(Data Opens)

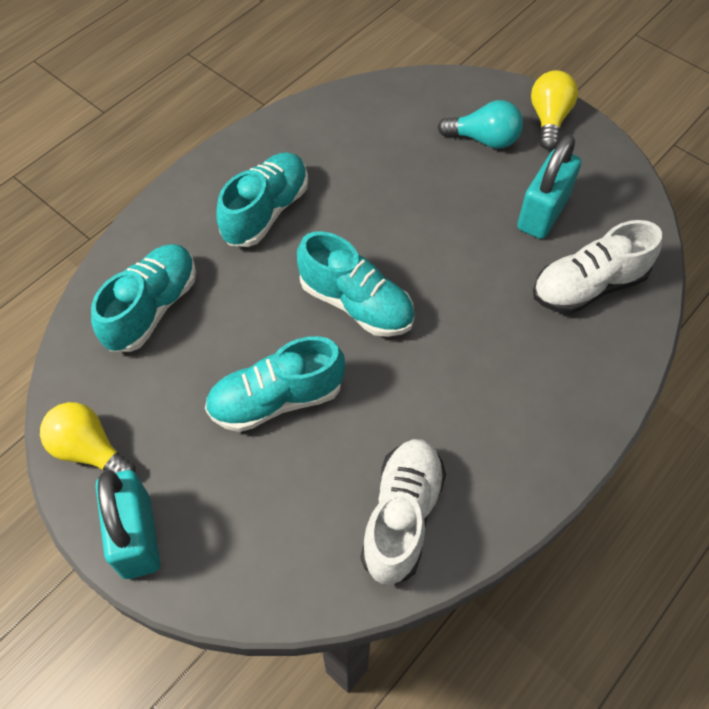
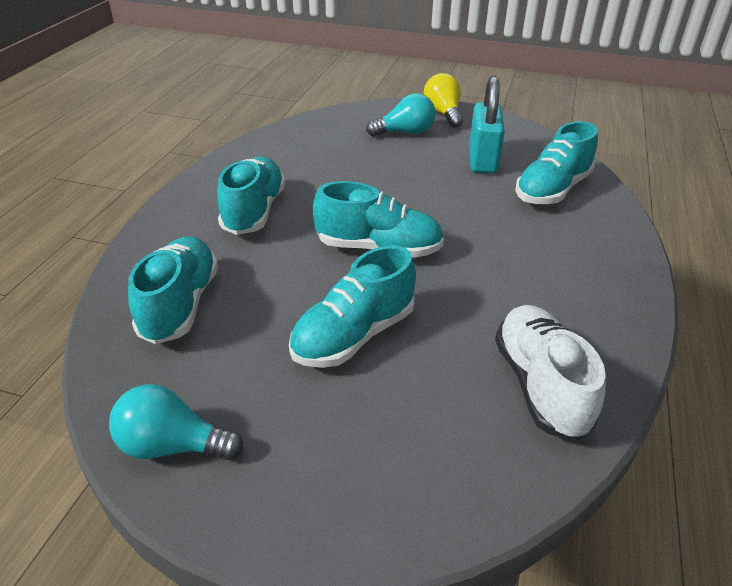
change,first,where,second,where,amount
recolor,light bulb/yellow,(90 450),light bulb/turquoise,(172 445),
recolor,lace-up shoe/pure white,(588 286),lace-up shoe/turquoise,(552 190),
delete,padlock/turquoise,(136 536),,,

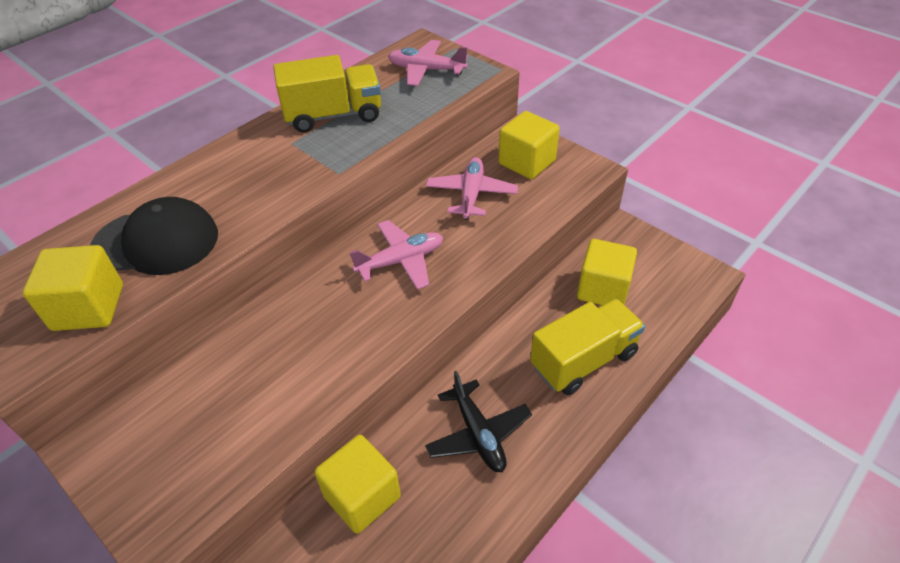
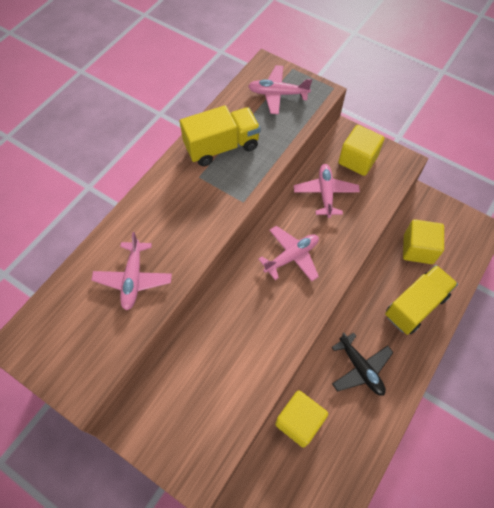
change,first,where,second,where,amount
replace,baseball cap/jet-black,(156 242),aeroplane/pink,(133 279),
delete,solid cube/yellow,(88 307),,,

(Data Closes)

Problem to work on: Drop the pictures, then reproduce exactly the lines from the one with "recolor,lace-up shoe/pure white,(588" through the final line of the listing.

Task answer:
recolor,lace-up shoe/pure white,(588 286),lace-up shoe/turquoise,(552 190),
delete,padlock/turquoise,(136 536),,,

change,first,where,second,where,amount
replace,baseball cap/jet-black,(156 242),aeroplane/pink,(133 279),
delete,solid cube/yellow,(88 307),,,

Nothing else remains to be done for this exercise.